• **Dataset records**
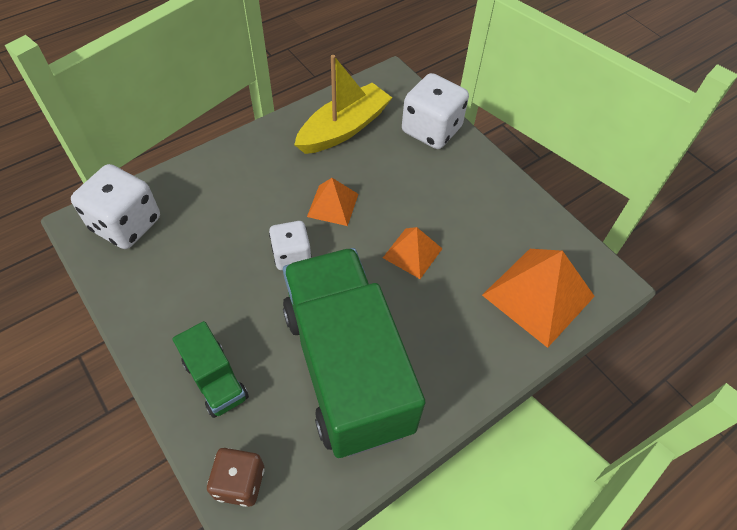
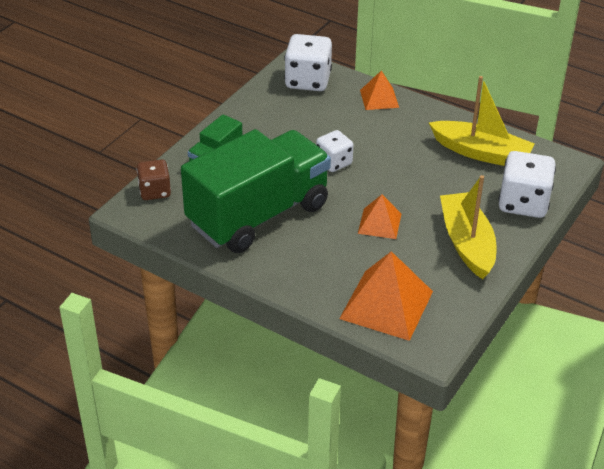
camera: 70 degrees right, 15 degrees down
(333, 205) = (395, 169): orange pyramid -> orange pyramid (379, 98)
(470, 194) = (467, 243): none -> yellow boat

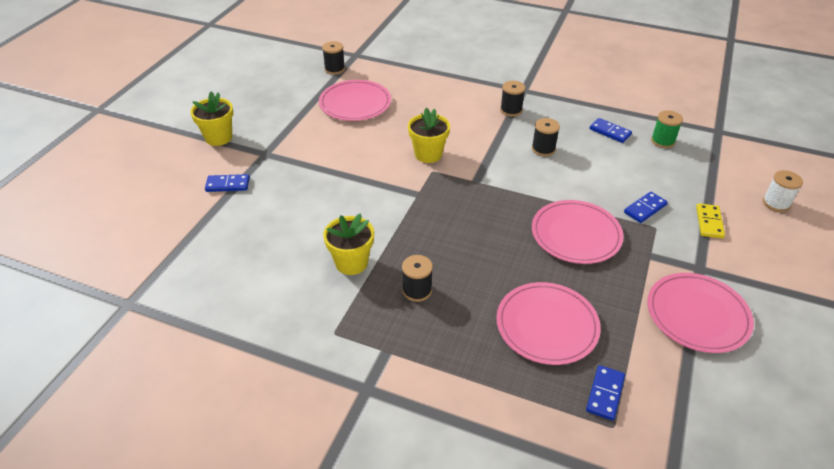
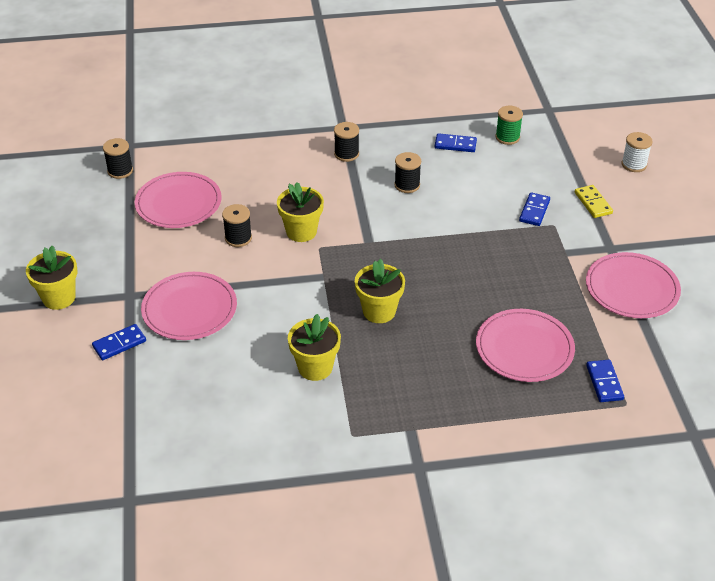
camera: 30 degrees left, 0 degrees up
(417, 290) = (395, 366): black spool -> black spool (238, 238)
(440, 239) = (379, 311): none -> yellow flower pot
(576, 234) = (493, 258): pink plate -> pink plate (189, 309)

• **Problem statement**
The task requires the full listing to be given again verbatim, without its pictures.

• **Result of this task**
camera: 70 degrees right, 15 degrees down
(333, 205) = (395, 169): orange pyramid -> orange pyramid (379, 98)
(470, 194) = (467, 243): none -> yellow boat

camera: 30 degrees left, 0 degrees up
(417, 290) = (395, 366): black spool -> black spool (238, 238)
(440, 239) = (379, 311): none -> yellow flower pot
(576, 234) = (493, 258): pink plate -> pink plate (189, 309)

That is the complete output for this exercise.